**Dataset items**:
⟨
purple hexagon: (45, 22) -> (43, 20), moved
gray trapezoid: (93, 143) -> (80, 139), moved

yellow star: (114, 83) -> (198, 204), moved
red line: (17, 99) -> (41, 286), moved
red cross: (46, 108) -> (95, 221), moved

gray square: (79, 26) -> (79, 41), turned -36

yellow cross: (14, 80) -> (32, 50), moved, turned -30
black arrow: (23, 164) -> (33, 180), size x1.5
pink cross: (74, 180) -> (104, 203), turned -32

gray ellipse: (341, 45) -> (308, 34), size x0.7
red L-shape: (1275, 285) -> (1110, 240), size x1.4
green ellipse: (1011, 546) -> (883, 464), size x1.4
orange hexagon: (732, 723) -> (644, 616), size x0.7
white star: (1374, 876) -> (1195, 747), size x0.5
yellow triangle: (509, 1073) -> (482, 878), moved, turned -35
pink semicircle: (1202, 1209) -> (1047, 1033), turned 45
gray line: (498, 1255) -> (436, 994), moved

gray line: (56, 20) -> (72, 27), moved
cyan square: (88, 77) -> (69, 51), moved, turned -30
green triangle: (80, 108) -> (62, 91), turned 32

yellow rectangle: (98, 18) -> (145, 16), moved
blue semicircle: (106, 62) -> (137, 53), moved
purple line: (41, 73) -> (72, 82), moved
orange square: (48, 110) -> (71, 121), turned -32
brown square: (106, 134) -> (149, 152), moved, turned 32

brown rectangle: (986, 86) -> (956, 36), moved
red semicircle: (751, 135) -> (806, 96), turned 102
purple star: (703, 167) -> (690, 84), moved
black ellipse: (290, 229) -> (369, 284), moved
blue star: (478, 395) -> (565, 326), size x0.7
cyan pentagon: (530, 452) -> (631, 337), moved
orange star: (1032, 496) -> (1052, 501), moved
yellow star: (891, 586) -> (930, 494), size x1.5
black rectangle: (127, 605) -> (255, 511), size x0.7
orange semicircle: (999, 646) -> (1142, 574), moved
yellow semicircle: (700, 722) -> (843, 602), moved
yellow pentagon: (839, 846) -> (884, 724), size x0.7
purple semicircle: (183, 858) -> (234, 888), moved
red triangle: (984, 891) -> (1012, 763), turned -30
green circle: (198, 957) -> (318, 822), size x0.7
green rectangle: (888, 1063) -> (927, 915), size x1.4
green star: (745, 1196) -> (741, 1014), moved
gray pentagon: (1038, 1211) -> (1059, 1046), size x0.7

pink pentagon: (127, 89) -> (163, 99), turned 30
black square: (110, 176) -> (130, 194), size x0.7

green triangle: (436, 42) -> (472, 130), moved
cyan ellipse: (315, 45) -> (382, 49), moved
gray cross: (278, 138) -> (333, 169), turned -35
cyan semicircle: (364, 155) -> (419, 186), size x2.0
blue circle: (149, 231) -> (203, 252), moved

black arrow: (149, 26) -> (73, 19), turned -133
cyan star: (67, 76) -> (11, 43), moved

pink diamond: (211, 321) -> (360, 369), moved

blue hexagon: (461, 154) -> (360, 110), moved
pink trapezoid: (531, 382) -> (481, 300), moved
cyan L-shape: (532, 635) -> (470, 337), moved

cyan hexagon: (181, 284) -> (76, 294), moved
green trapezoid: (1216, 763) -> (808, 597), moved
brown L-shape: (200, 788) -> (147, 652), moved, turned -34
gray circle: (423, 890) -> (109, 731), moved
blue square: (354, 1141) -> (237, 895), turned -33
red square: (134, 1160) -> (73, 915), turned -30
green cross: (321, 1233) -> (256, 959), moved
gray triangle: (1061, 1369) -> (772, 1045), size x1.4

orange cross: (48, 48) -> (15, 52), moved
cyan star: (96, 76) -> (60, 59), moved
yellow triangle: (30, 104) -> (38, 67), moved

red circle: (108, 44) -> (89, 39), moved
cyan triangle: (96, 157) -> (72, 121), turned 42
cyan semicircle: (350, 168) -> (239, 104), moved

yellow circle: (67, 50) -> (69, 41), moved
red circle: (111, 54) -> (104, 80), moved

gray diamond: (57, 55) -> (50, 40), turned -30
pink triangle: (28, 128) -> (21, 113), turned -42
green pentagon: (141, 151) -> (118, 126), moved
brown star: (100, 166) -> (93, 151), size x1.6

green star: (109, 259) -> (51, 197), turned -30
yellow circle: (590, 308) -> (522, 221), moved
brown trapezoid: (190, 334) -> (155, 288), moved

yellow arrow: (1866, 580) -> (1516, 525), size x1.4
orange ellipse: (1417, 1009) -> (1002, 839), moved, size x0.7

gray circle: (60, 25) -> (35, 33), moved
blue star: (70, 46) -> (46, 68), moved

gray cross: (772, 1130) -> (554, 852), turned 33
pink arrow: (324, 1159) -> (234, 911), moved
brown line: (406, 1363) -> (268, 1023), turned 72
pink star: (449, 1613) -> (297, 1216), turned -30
⟩
**ASSIGNMENT**: Give back all the data exactly as written.

**ANSWER BOX**:
purple hexagon: (45, 22) -> (43, 20), moved
gray trapezoid: (93, 143) -> (80, 139), moved

yellow star: (114, 83) -> (198, 204), moved
red line: (17, 99) -> (41, 286), moved
red cross: (46, 108) -> (95, 221), moved

gray square: (79, 26) -> (79, 41), turned -36

yellow cross: (14, 80) -> (32, 50), moved, turned -30
black arrow: (23, 164) -> (33, 180), size x1.5
pink cross: (74, 180) -> (104, 203), turned -32

gray ellipse: (341, 45) -> (308, 34), size x0.7
red L-shape: (1275, 285) -> (1110, 240), size x1.4
green ellipse: (1011, 546) -> (883, 464), size x1.4
orange hexagon: (732, 723) -> (644, 616), size x0.7
white star: (1374, 876) -> (1195, 747), size x0.5
yellow triangle: (509, 1073) -> (482, 878), moved, turned -35
pink semicircle: (1202, 1209) -> (1047, 1033), turned 45
gray line: (498, 1255) -> (436, 994), moved

gray line: (56, 20) -> (72, 27), moved
cyan square: (88, 77) -> (69, 51), moved, turned -30
green triangle: (80, 108) -> (62, 91), turned 32

yellow rectangle: (98, 18) -> (145, 16), moved
blue semicircle: (106, 62) -> (137, 53), moved
purple line: (41, 73) -> (72, 82), moved
orange square: (48, 110) -> (71, 121), turned -32
brown square: (106, 134) -> (149, 152), moved, turned 32

brown rectangle: (986, 86) -> (956, 36), moved
red semicircle: (751, 135) -> (806, 96), turned 102
purple star: (703, 167) -> (690, 84), moved
black ellipse: (290, 229) -> (369, 284), moved
blue star: (478, 395) -> (565, 326), size x0.7
cyan pentagon: (530, 452) -> (631, 337), moved
orange star: (1032, 496) -> (1052, 501), moved
yellow star: (891, 586) -> (930, 494), size x1.5
black rectangle: (127, 605) -> (255, 511), size x0.7
orange semicircle: (999, 646) -> (1142, 574), moved
yellow semicircle: (700, 722) -> (843, 602), moved
yellow pentagon: (839, 846) -> (884, 724), size x0.7
purple semicircle: (183, 858) -> (234, 888), moved
red triangle: (984, 891) -> (1012, 763), turned -30
green circle: (198, 957) -> (318, 822), size x0.7
green rectangle: (888, 1063) -> (927, 915), size x1.4
green star: (745, 1196) -> (741, 1014), moved
gray pentagon: (1038, 1211) -> (1059, 1046), size x0.7

pink pentagon: (127, 89) -> (163, 99), turned 30
black square: (110, 176) -> (130, 194), size x0.7

green triangle: (436, 42) -> (472, 130), moved
cyan ellipse: (315, 45) -> (382, 49), moved
gray cross: (278, 138) -> (333, 169), turned -35
cyan semicircle: (364, 155) -> (419, 186), size x2.0
blue circle: (149, 231) -> (203, 252), moved

black arrow: (149, 26) -> (73, 19), turned -133
cyan star: (67, 76) -> (11, 43), moved

pink diamond: (211, 321) -> (360, 369), moved

blue hexagon: (461, 154) -> (360, 110), moved
pink trapezoid: (531, 382) -> (481, 300), moved
cyan L-shape: (532, 635) -> (470, 337), moved

cyan hexagon: (181, 284) -> (76, 294), moved
green trapezoid: (1216, 763) -> (808, 597), moved
brown L-shape: (200, 788) -> (147, 652), moved, turned -34
gray circle: (423, 890) -> (109, 731), moved
blue square: (354, 1141) -> (237, 895), turned -33
red square: (134, 1160) -> (73, 915), turned -30
green cross: (321, 1233) -> (256, 959), moved
gray triangle: (1061, 1369) -> (772, 1045), size x1.4

orange cross: (48, 48) -> (15, 52), moved
cyan star: (96, 76) -> (60, 59), moved
yellow triangle: (30, 104) -> (38, 67), moved

red circle: (108, 44) -> (89, 39), moved
cyan triangle: (96, 157) -> (72, 121), turned 42
cyan semicircle: (350, 168) -> (239, 104), moved

yellow circle: (67, 50) -> (69, 41), moved
red circle: (111, 54) -> (104, 80), moved

gray diamond: (57, 55) -> (50, 40), turned -30
pink triangle: (28, 128) -> (21, 113), turned -42
green pentagon: (141, 151) -> (118, 126), moved
brown star: (100, 166) -> (93, 151), size x1.6

green star: (109, 259) -> (51, 197), turned -30
yellow circle: (590, 308) -> (522, 221), moved
brown trapezoid: (190, 334) -> (155, 288), moved

yellow arrow: (1866, 580) -> (1516, 525), size x1.4
orange ellipse: (1417, 1009) -> (1002, 839), moved, size x0.7

gray circle: (60, 25) -> (35, 33), moved
blue star: (70, 46) -> (46, 68), moved

gray cross: (772, 1130) -> (554, 852), turned 33
pink arrow: (324, 1159) -> (234, 911), moved
brown line: (406, 1363) -> (268, 1023), turned 72
pink star: (449, 1613) -> (297, 1216), turned -30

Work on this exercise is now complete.